The answer must be a bare number: the count of lines below that contain "nothing".

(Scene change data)

◆ ◆ ◆ ◆ ◆

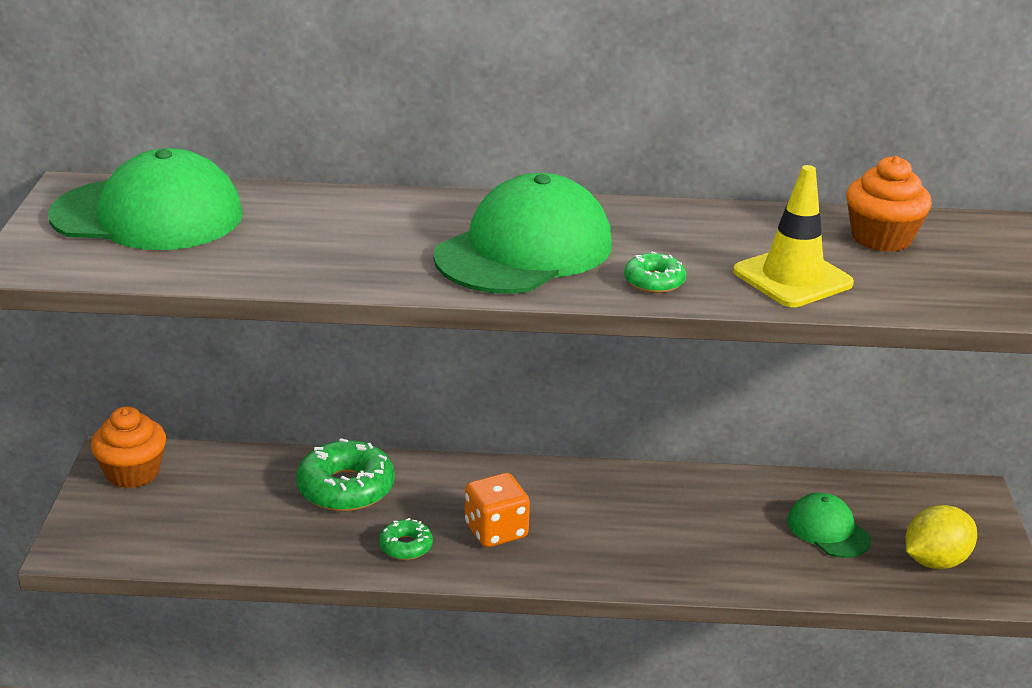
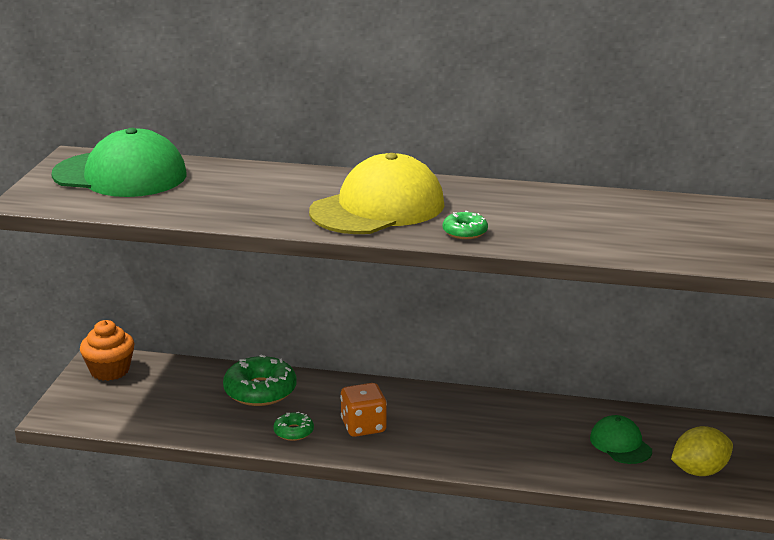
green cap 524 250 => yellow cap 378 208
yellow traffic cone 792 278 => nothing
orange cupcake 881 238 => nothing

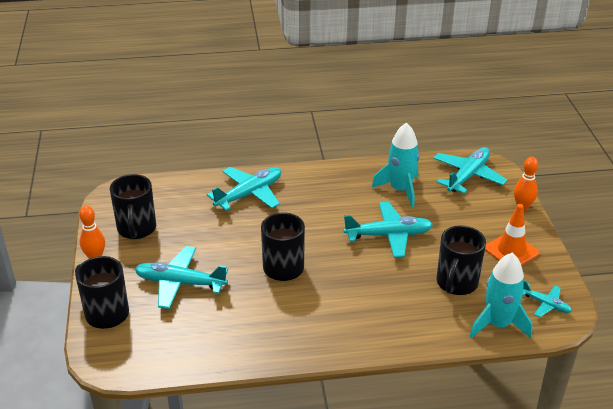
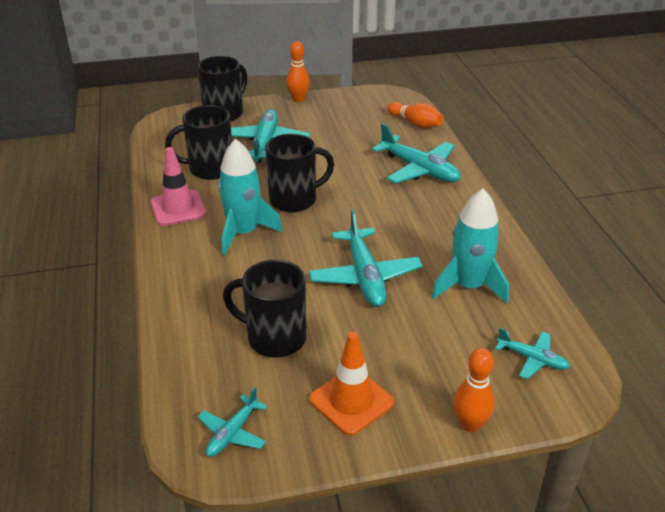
nothing => pink traffic cone 178 208
black mug 136 229 => black mug 209 169, move
turquoise rocket 498 324 => turquoise rocket 243 233, move
nothing => orange bowling pin 415 124
turquoise plane 468 176 => turquoise plane 532 359, x0.55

◆ ◆ ◆ ◆ ◆

### RESULT OF THIS TASK
4